Data in this exercise:
-------------------------

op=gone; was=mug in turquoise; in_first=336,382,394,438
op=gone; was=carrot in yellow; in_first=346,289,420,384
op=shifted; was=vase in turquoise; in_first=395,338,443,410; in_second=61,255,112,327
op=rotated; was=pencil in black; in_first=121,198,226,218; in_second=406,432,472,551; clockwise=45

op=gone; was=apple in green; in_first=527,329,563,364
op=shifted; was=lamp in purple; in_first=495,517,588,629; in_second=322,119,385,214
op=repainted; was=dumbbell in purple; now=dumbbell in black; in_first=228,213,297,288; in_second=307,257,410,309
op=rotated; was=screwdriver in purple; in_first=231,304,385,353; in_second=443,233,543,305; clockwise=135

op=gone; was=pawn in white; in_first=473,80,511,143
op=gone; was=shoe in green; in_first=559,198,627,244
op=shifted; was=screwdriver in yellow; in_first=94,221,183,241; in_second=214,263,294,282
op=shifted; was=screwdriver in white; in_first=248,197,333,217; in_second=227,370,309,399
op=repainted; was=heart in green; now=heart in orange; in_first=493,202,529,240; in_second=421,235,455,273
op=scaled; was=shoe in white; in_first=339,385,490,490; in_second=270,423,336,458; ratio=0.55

-------------------------

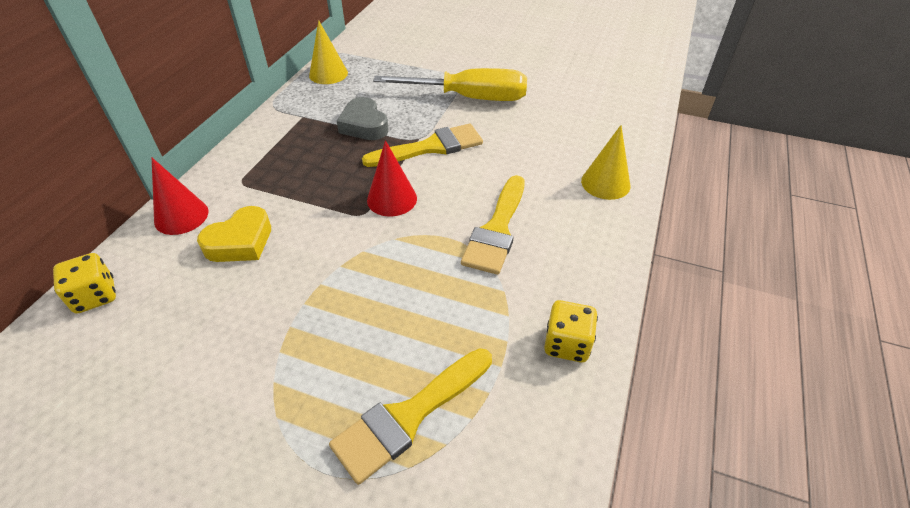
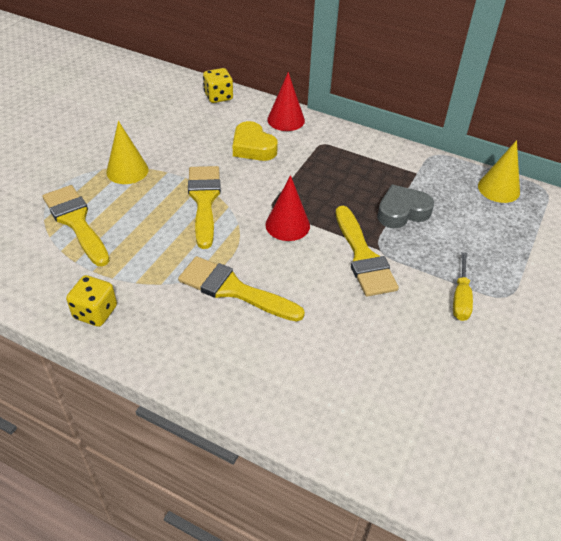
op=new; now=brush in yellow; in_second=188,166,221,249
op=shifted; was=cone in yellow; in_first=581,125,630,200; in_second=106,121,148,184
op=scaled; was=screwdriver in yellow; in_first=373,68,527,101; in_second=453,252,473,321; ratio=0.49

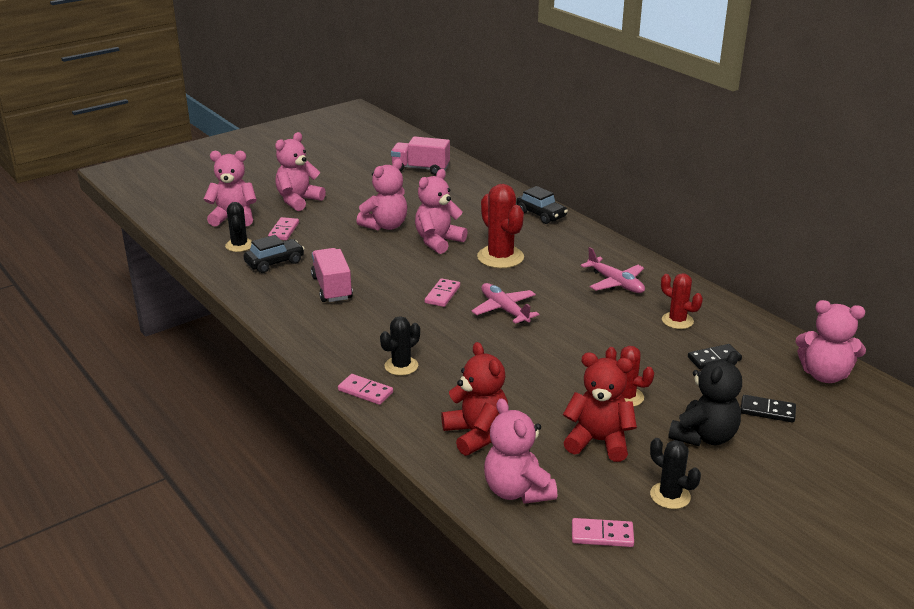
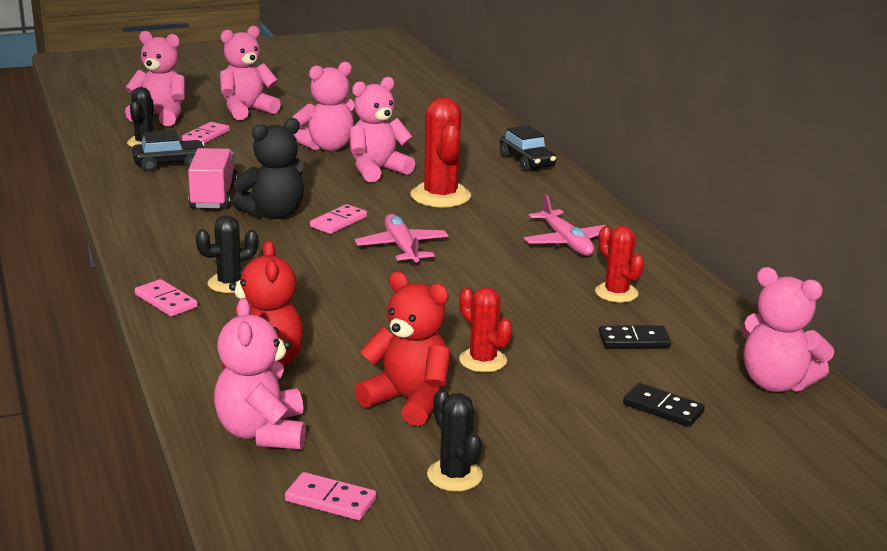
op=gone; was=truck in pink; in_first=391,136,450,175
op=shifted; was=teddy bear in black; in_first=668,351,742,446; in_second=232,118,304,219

-------------------------

The problem:
Only those lines of the entries above that run from the line containing "op=gone; was=mug in" to the line containing "op=shifted; was=vase in", both included, should be transcribed exactly.

Result of this task:
op=gone; was=mug in turquoise; in_first=336,382,394,438
op=gone; was=carrot in yellow; in_first=346,289,420,384
op=shifted; was=vase in turquoise; in_first=395,338,443,410; in_second=61,255,112,327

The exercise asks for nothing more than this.